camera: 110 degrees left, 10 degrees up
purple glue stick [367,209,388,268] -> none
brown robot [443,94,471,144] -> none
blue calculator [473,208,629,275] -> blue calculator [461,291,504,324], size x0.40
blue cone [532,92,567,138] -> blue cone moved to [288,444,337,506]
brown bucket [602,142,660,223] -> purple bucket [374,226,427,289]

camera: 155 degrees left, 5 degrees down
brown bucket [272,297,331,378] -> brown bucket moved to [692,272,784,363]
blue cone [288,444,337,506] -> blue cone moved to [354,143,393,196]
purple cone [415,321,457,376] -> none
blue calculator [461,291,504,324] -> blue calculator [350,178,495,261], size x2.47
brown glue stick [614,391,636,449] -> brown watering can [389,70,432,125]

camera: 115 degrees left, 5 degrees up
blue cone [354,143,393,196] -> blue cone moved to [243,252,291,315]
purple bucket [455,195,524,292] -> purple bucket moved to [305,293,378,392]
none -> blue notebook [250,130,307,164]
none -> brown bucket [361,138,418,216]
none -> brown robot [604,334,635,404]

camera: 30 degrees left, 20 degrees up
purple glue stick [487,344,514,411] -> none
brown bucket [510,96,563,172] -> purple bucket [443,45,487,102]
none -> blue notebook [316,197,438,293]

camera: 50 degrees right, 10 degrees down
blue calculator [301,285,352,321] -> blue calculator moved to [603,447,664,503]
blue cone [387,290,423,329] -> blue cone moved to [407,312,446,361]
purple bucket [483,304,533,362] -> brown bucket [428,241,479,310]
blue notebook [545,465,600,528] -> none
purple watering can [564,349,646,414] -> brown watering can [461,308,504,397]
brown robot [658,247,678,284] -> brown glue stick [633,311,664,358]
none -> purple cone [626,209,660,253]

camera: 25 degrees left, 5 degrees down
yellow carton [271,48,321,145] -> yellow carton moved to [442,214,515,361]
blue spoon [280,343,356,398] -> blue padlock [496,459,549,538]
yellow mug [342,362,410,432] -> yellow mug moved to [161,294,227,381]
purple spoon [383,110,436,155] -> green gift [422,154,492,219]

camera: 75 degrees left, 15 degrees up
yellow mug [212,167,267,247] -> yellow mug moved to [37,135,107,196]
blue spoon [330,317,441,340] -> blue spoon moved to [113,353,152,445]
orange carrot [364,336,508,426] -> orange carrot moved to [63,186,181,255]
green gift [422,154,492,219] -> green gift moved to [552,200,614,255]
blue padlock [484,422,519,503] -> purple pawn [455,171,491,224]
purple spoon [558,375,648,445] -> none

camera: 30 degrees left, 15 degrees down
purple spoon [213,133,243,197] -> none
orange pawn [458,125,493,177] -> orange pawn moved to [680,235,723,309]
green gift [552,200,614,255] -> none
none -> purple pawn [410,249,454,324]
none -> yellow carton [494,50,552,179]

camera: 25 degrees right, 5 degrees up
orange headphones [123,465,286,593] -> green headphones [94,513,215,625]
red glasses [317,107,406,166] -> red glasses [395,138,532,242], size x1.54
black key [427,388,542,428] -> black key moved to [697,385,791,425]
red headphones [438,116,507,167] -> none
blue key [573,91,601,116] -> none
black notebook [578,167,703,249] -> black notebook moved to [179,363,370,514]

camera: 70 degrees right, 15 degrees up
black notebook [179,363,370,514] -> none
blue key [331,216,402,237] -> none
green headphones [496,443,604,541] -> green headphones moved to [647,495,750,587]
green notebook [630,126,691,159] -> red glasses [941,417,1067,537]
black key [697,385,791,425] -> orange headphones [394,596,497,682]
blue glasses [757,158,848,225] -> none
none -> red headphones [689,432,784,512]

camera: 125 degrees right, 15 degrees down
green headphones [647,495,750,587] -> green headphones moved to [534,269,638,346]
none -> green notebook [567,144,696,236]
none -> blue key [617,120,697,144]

=-=-=

## What this task involves
Every line of the listing should be repeated exactly.

## Response area
camera: 110 degrees left, 10 degrees up
purple glue stick [367,209,388,268] -> none
brown robot [443,94,471,144] -> none
blue calculator [473,208,629,275] -> blue calculator [461,291,504,324], size x0.40
blue cone [532,92,567,138] -> blue cone moved to [288,444,337,506]
brown bucket [602,142,660,223] -> purple bucket [374,226,427,289]

camera: 155 degrees left, 5 degrees down
brown bucket [272,297,331,378] -> brown bucket moved to [692,272,784,363]
blue cone [288,444,337,506] -> blue cone moved to [354,143,393,196]
purple cone [415,321,457,376] -> none
blue calculator [461,291,504,324] -> blue calculator [350,178,495,261], size x2.47
brown glue stick [614,391,636,449] -> brown watering can [389,70,432,125]

camera: 115 degrees left, 5 degrees up
blue cone [354,143,393,196] -> blue cone moved to [243,252,291,315]
purple bucket [455,195,524,292] -> purple bucket moved to [305,293,378,392]
none -> blue notebook [250,130,307,164]
none -> brown bucket [361,138,418,216]
none -> brown robot [604,334,635,404]

camera: 30 degrees left, 20 degrees up
purple glue stick [487,344,514,411] -> none
brown bucket [510,96,563,172] -> purple bucket [443,45,487,102]
none -> blue notebook [316,197,438,293]

camera: 50 degrees right, 10 degrees down
blue calculator [301,285,352,321] -> blue calculator moved to [603,447,664,503]
blue cone [387,290,423,329] -> blue cone moved to [407,312,446,361]
purple bucket [483,304,533,362] -> brown bucket [428,241,479,310]
blue notebook [545,465,600,528] -> none
purple watering can [564,349,646,414] -> brown watering can [461,308,504,397]
brown robot [658,247,678,284] -> brown glue stick [633,311,664,358]
none -> purple cone [626,209,660,253]

camera: 25 degrees left, 5 degrees down
yellow carton [271,48,321,145] -> yellow carton moved to [442,214,515,361]
blue spoon [280,343,356,398] -> blue padlock [496,459,549,538]
yellow mug [342,362,410,432] -> yellow mug moved to [161,294,227,381]
purple spoon [383,110,436,155] -> green gift [422,154,492,219]

camera: 75 degrees left, 15 degrees up
yellow mug [212,167,267,247] -> yellow mug moved to [37,135,107,196]
blue spoon [330,317,441,340] -> blue spoon moved to [113,353,152,445]
orange carrot [364,336,508,426] -> orange carrot moved to [63,186,181,255]
green gift [422,154,492,219] -> green gift moved to [552,200,614,255]
blue padlock [484,422,519,503] -> purple pawn [455,171,491,224]
purple spoon [558,375,648,445] -> none

camera: 30 degrees left, 15 degrees down
purple spoon [213,133,243,197] -> none
orange pawn [458,125,493,177] -> orange pawn moved to [680,235,723,309]
green gift [552,200,614,255] -> none
none -> purple pawn [410,249,454,324]
none -> yellow carton [494,50,552,179]

camera: 25 degrees right, 5 degrees up
orange headphones [123,465,286,593] -> green headphones [94,513,215,625]
red glasses [317,107,406,166] -> red glasses [395,138,532,242], size x1.54
black key [427,388,542,428] -> black key moved to [697,385,791,425]
red headphones [438,116,507,167] -> none
blue key [573,91,601,116] -> none
black notebook [578,167,703,249] -> black notebook moved to [179,363,370,514]

camera: 70 degrees right, 15 degrees up
black notebook [179,363,370,514] -> none
blue key [331,216,402,237] -> none
green headphones [496,443,604,541] -> green headphones moved to [647,495,750,587]
green notebook [630,126,691,159] -> red glasses [941,417,1067,537]
black key [697,385,791,425] -> orange headphones [394,596,497,682]
blue glasses [757,158,848,225] -> none
none -> red headphones [689,432,784,512]

camera: 125 degrees right, 15 degrees down
green headphones [647,495,750,587] -> green headphones moved to [534,269,638,346]
none -> green notebook [567,144,696,236]
none -> blue key [617,120,697,144]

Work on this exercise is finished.